__Task data__.

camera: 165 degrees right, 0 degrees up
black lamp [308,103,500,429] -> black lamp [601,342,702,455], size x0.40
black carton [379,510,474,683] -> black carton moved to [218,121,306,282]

...

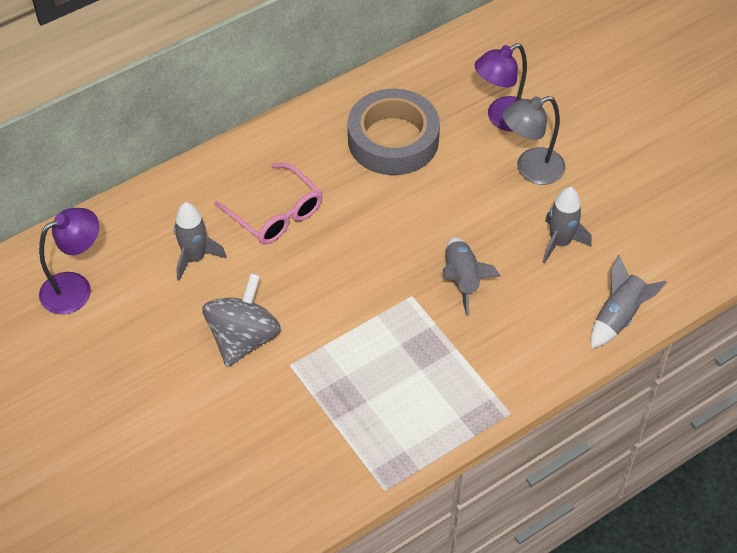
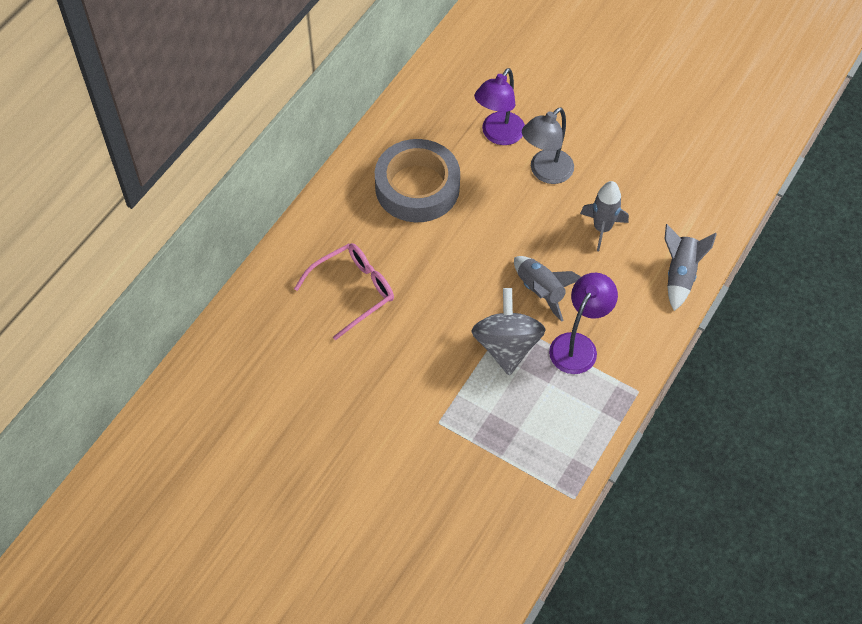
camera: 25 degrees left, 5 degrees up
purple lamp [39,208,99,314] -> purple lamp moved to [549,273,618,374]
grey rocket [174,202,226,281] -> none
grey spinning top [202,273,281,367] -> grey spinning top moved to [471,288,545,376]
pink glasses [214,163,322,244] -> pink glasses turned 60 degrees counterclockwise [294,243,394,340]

* * *

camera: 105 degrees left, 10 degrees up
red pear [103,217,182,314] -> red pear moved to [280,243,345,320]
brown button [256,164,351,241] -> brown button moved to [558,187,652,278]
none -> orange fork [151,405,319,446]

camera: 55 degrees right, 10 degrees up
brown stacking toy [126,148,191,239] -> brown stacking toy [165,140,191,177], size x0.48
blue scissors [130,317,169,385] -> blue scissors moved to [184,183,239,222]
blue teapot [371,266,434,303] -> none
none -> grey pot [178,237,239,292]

__The problem__.
Using the data above, copy each line that contains "grey".

__Output for this task__.
grey rocket [174,202,226,281] -> none
grey spinning top [202,273,281,367] -> grey spinning top moved to [471,288,545,376]
none -> grey pot [178,237,239,292]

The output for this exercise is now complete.